Give the lines from the line with "Image resolution: width=960 pixels, height=540 pixels. Identify" through the line with "This point indicates the closed black laptop." as a JSON list of strings, one string per line, with blank lines and pictures left out.

(Items listed in a dataset)

Content starts

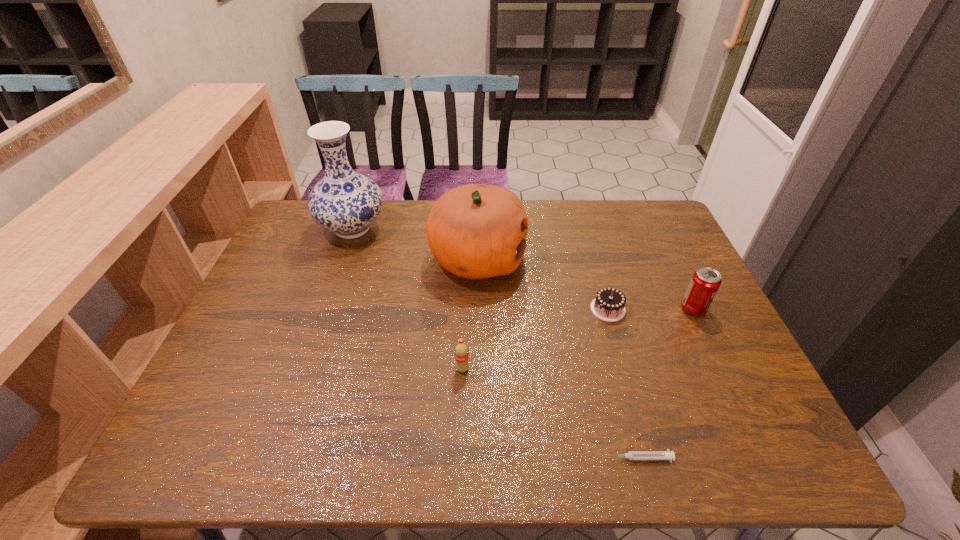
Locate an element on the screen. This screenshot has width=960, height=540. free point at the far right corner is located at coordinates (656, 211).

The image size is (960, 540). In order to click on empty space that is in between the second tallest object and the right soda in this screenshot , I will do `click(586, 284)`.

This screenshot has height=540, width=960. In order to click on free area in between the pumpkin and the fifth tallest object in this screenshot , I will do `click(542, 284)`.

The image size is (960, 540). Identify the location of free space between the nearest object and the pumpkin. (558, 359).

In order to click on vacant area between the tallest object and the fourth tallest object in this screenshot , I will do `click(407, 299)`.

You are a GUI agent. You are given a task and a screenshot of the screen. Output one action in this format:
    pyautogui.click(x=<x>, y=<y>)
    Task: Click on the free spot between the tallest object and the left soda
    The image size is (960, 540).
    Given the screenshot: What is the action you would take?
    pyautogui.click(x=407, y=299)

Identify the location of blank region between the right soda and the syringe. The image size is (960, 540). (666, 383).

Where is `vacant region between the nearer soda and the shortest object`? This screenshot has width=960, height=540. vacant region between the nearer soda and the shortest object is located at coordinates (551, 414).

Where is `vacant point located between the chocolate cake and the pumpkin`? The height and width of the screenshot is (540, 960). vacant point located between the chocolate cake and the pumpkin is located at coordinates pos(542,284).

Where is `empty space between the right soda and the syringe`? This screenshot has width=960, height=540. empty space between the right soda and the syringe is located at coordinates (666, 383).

Content ends
Content starts

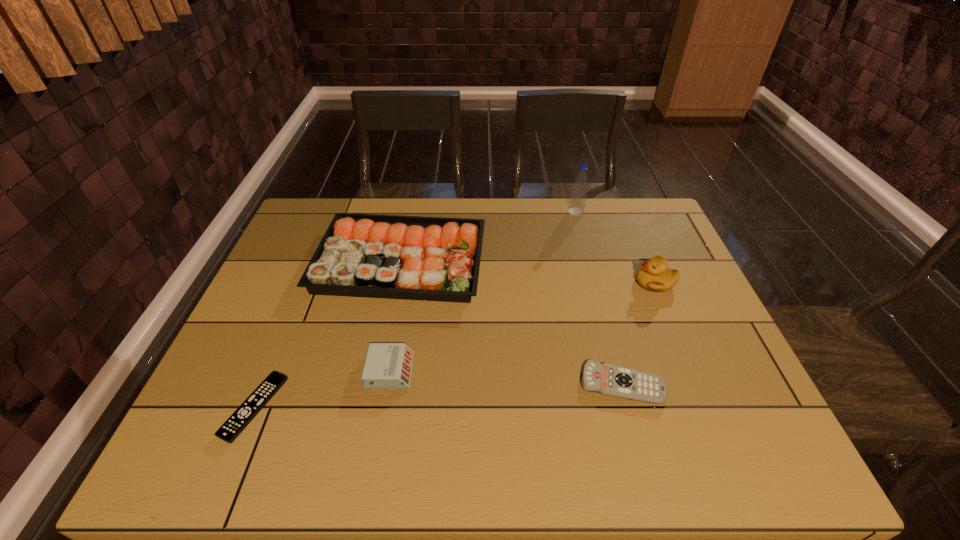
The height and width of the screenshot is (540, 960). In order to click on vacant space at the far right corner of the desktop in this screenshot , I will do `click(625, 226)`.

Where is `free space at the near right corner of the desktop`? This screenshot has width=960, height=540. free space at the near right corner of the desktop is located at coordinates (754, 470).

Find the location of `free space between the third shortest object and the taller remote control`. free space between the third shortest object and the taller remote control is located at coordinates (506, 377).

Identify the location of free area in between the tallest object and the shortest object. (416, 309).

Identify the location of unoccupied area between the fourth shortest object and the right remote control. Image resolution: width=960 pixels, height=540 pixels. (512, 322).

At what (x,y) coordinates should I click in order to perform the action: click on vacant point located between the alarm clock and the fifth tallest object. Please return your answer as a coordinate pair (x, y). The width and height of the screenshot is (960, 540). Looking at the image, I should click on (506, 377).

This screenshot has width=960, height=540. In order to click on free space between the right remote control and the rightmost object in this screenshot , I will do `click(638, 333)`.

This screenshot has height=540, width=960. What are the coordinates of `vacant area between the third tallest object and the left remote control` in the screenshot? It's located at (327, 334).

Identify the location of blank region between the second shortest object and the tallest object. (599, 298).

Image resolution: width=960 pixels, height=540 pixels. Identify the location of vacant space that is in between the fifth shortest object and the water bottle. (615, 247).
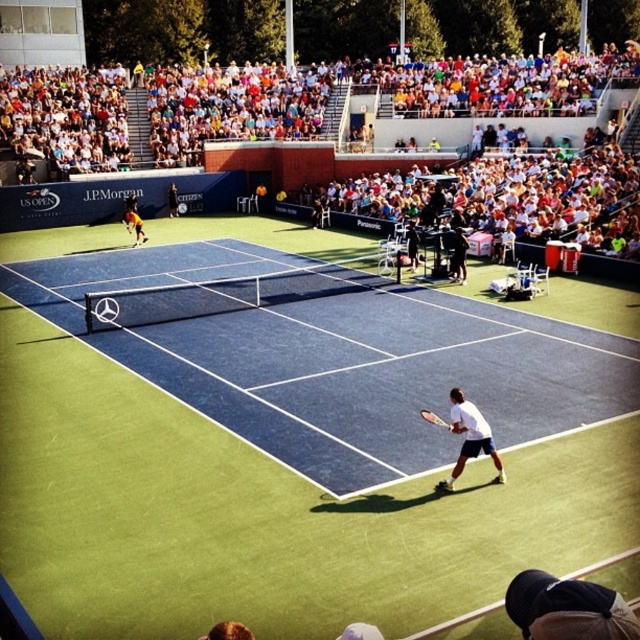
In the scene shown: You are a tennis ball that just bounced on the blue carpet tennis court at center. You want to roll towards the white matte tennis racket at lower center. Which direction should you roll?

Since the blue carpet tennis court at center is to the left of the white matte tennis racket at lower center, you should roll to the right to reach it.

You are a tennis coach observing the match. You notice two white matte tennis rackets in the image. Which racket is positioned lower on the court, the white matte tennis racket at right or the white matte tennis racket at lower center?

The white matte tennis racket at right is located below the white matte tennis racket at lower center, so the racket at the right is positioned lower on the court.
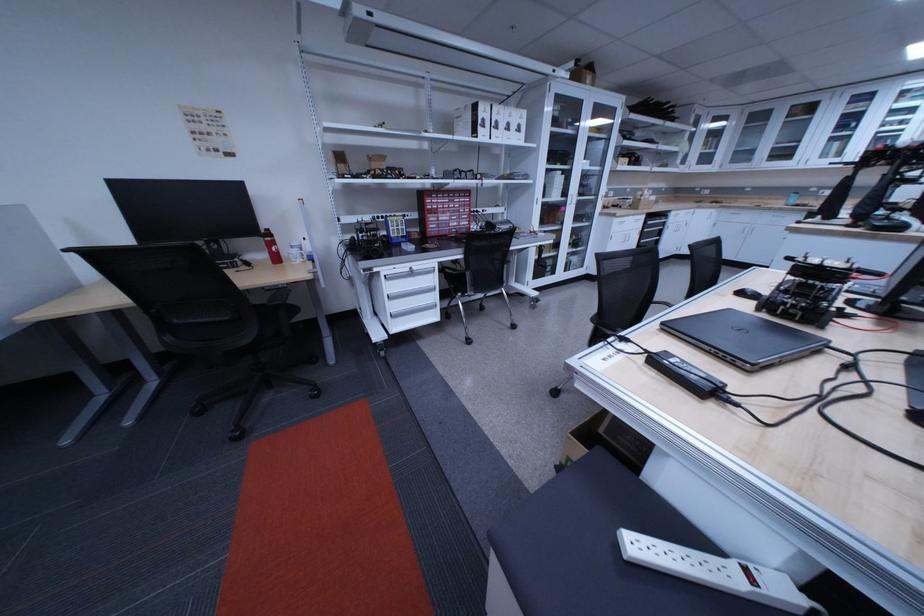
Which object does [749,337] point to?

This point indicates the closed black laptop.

Content ends

## [Answer area]
[
  "Image resolution: width=960 pixels, height=540 pixels. Identify the location of vacant space that is in between the fifth shortest object and the water bottle. (615, 247).",
  "In the scene shown: You are a tennis ball that just bounced on the blue carpet tennis court at center. You want to roll towards the white matte tennis racket at lower center. Which direction should you roll?",
  "Since the blue carpet tennis court at center is to the left of the white matte tennis racket at lower center, you should roll to the right to reach it.",
  "You are a tennis coach observing the match. You notice two white matte tennis rackets in the image. Which racket is positioned lower on the court, the white matte tennis racket at right or the white matte tennis racket at lower center?",
  "The white matte tennis racket at right is located below the white matte tennis racket at lower center, so the racket at the right is positioned lower on the court.",
  "Which object does [749,337] point to?",
  "This point indicates the closed black laptop."
]